Material for this task:
_ _ _ _

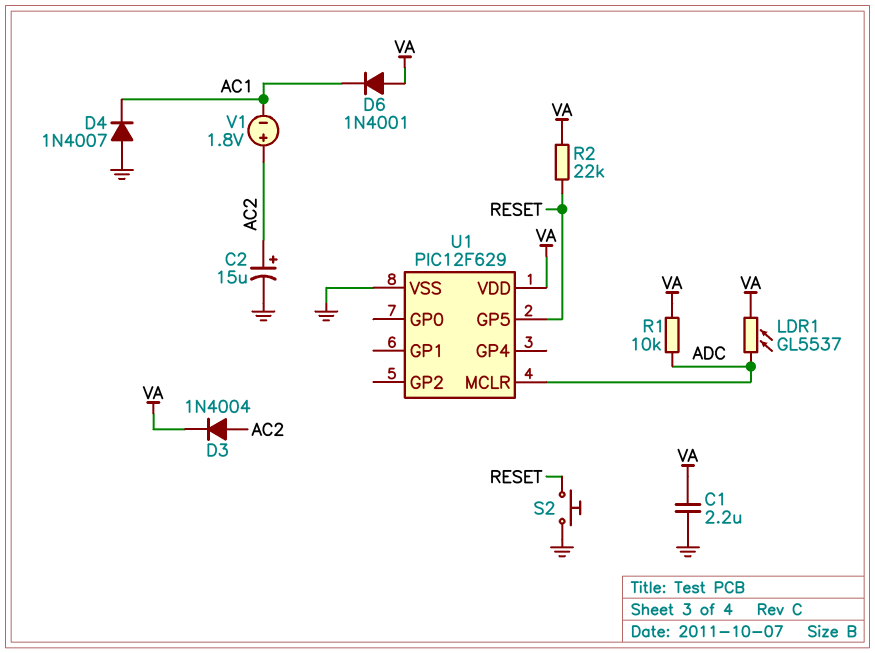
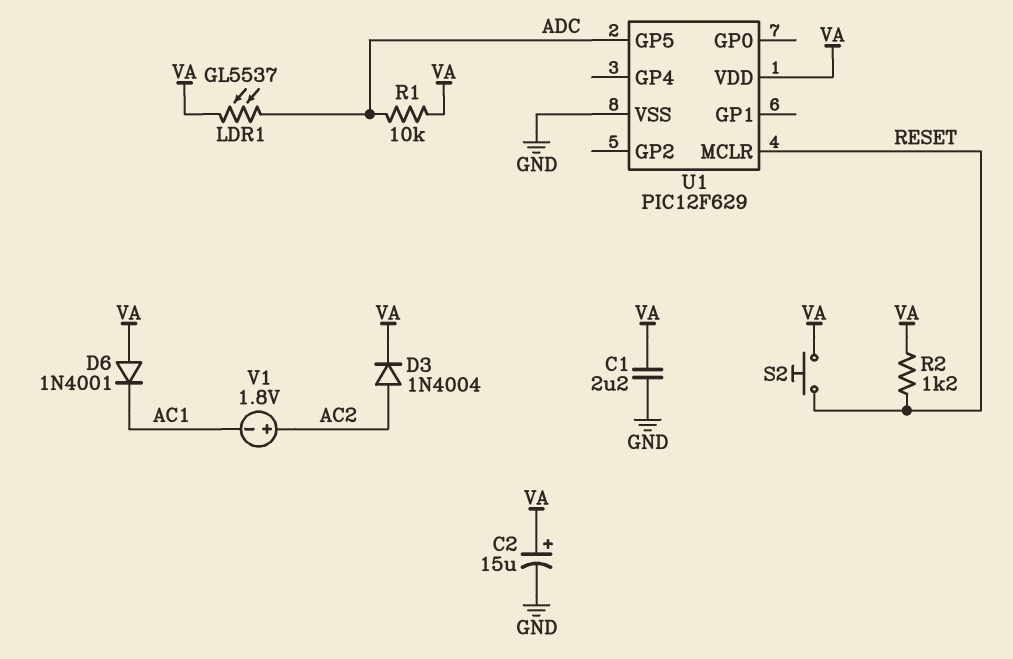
C2: 15uF (plus AC2, minus GND) -> 15uF (plus VA, minus GND)
D4: diode 1N4007 (A GND, K AC1) -> none
R2: 22k (RESET, VA) -> 1.2k (RESET, VA)
S2: button (GND, RESET) -> button (RESET, VA)
U1 pin GP5: RESET -> ADC
U1 pin MCLR: ADC -> RESET

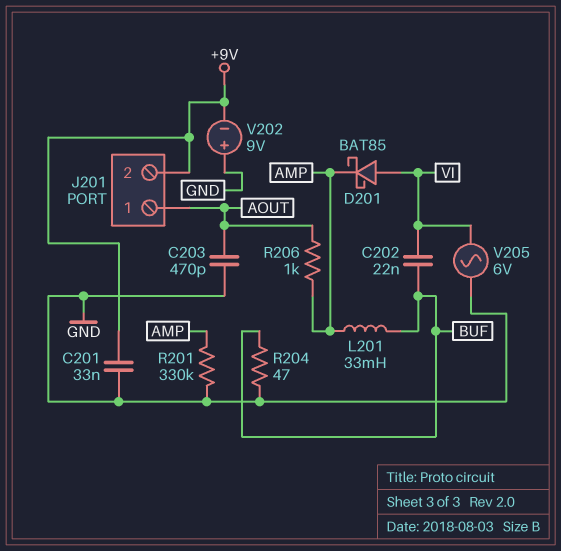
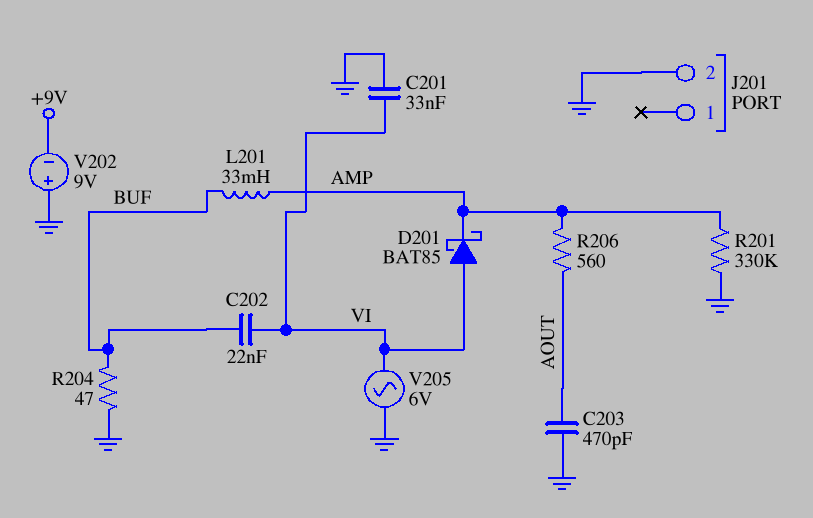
C201: 33nF (+9V, GND) -> 33nF (GND, VI)
J201 pin 1: AOUT -> none
J201 pin 2: +9V -> GND
R206: 1k (AMP, AOUT) -> 560 (AMP, AOUT)

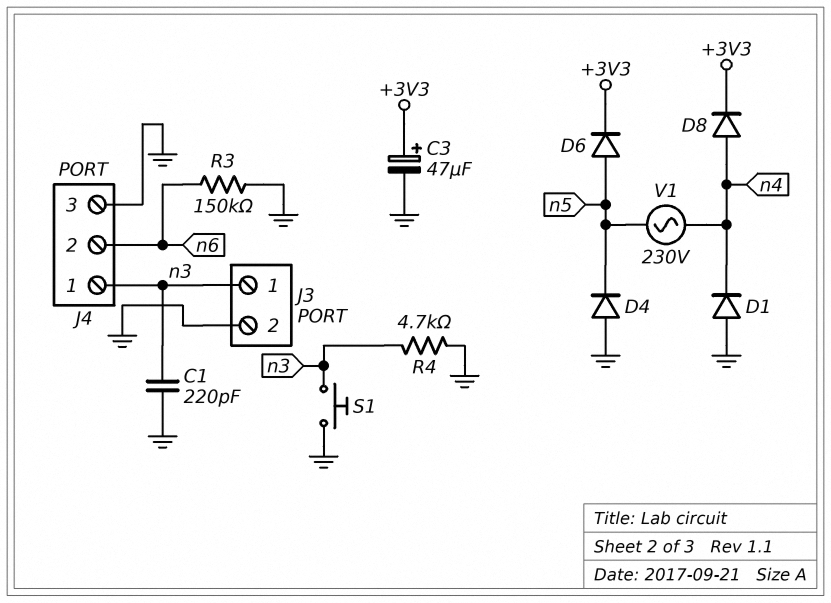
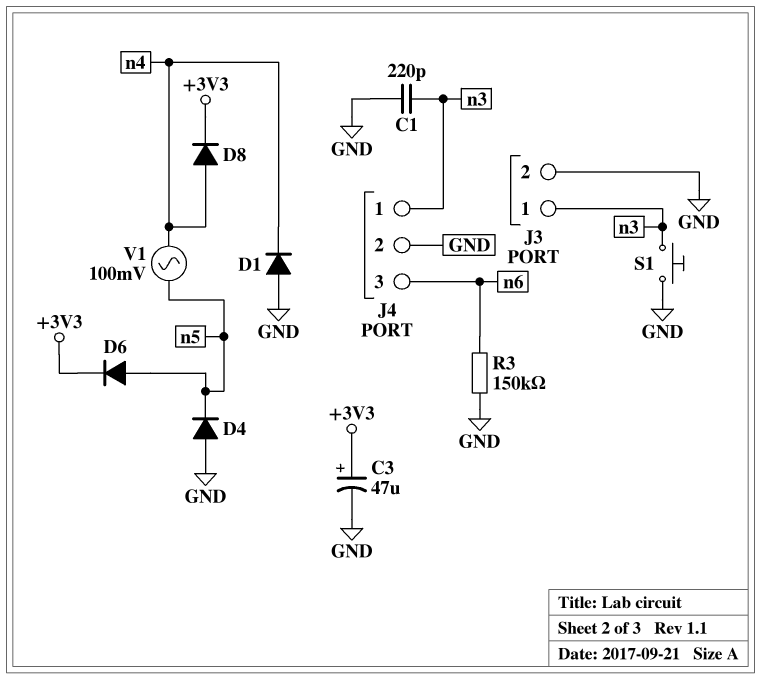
J4 pin 2: n6 -> GND
J4 pin 3: GND -> n6
R4: 4.7k (GND, n3) -> none
V1: AC 230V (n4, n5) -> AC 100mV (n4, n5)

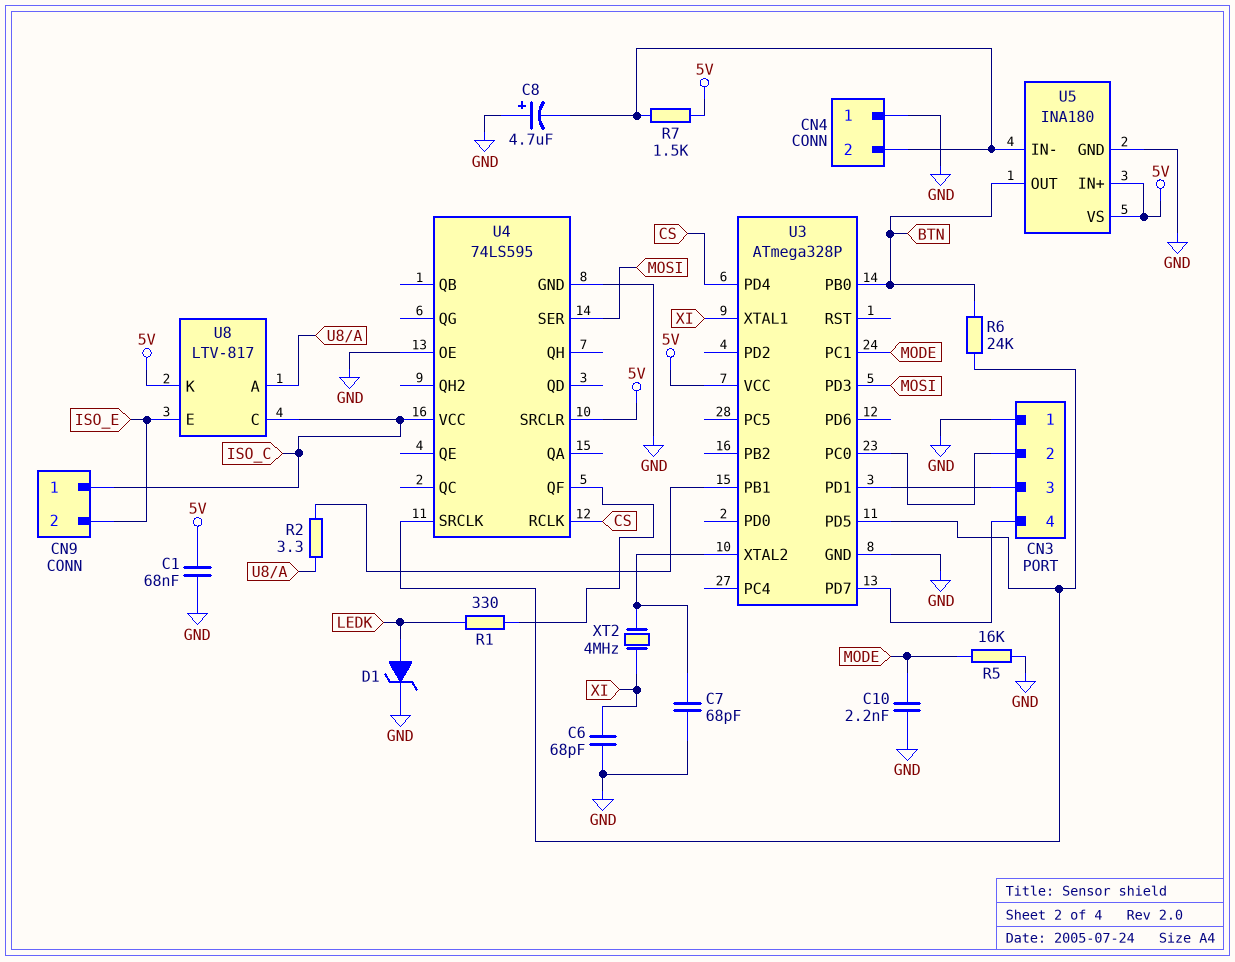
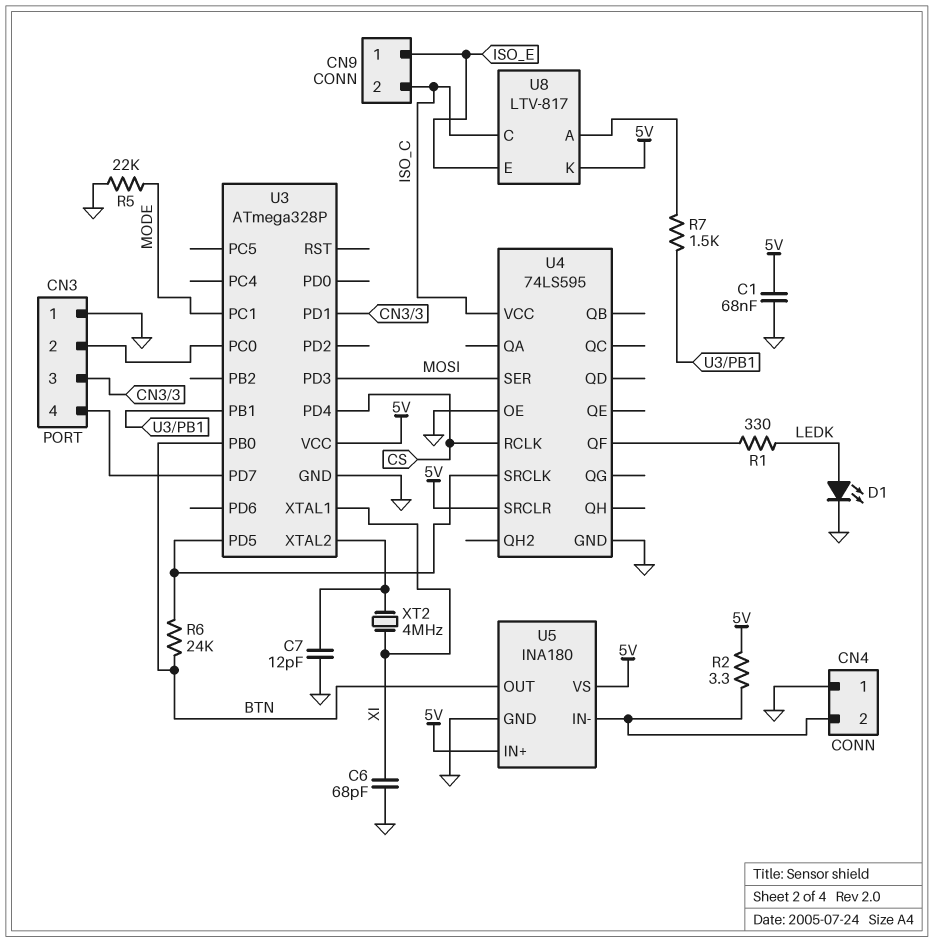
C7: 68pF (GND, U3/XTAL2) -> 12pF (GND, U3/XTAL2)
C8: 4.7uF (plus GND, minus CN4/2) -> none
C10: 2.2nF (GND, MODE) -> none
CN9 pin 1: ISO_C -> ISO_E
CN9 pin 2: ISO_E -> ISO_C
D1: zener (A LEDK, K GND) -> LED (A LEDK, K GND)
R2: 3.3 (U3/PB1, U8/A) -> 3.3 (5V, CN4/2)
R5: 16k (GND, MODE) -> 22k (GND, MODE)
R7: 1.5k (5V, CN4/2) -> 1.5k (U3/PB1, U8/A)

_ _ _ _

Each of the entries above must be copied exactly, but the pictures stay out.

C2: 15uF (plus AC2, minus GND) -> 15uF (plus VA, minus GND)
D4: diode 1N4007 (A GND, K AC1) -> none
R2: 22k (RESET, VA) -> 1.2k (RESET, VA)
S2: button (GND, RESET) -> button (RESET, VA)
U1 pin GP5: RESET -> ADC
U1 pin MCLR: ADC -> RESET

C201: 33nF (+9V, GND) -> 33nF (GND, VI)
J201 pin 1: AOUT -> none
J201 pin 2: +9V -> GND
R206: 1k (AMP, AOUT) -> 560 (AMP, AOUT)

J4 pin 2: n6 -> GND
J4 pin 3: GND -> n6
R4: 4.7k (GND, n3) -> none
V1: AC 230V (n4, n5) -> AC 100mV (n4, n5)

C7: 68pF (GND, U3/XTAL2) -> 12pF (GND, U3/XTAL2)
C8: 4.7uF (plus GND, minus CN4/2) -> none
C10: 2.2nF (GND, MODE) -> none
CN9 pin 1: ISO_C -> ISO_E
CN9 pin 2: ISO_E -> ISO_C
D1: zener (A LEDK, K GND) -> LED (A LEDK, K GND)
R2: 3.3 (U3/PB1, U8/A) -> 3.3 (5V, CN4/2)
R5: 16k (GND, MODE) -> 22k (GND, MODE)
R7: 1.5k (5V, CN4/2) -> 1.5k (U3/PB1, U8/A)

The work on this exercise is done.